:: Data to process ::
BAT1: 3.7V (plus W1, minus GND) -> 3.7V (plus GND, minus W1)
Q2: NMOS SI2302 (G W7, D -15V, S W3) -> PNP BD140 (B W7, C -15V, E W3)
...
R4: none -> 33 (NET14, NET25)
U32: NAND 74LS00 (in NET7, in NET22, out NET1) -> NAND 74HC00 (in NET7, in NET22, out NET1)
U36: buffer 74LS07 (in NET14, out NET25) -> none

:: Exercise brief ::
Give back, exactly as written, the stretch from the line with "R4: none -> 33 (NET14, NET25)" through the line with "U36: buffer 74LS07", and no other lines from the records above.

:: Response to the task ::
R4: none -> 33 (NET14, NET25)
U32: NAND 74LS00 (in NET7, in NET22, out NET1) -> NAND 74HC00 (in NET7, in NET22, out NET1)
U36: buffer 74LS07 (in NET14, out NET25) -> none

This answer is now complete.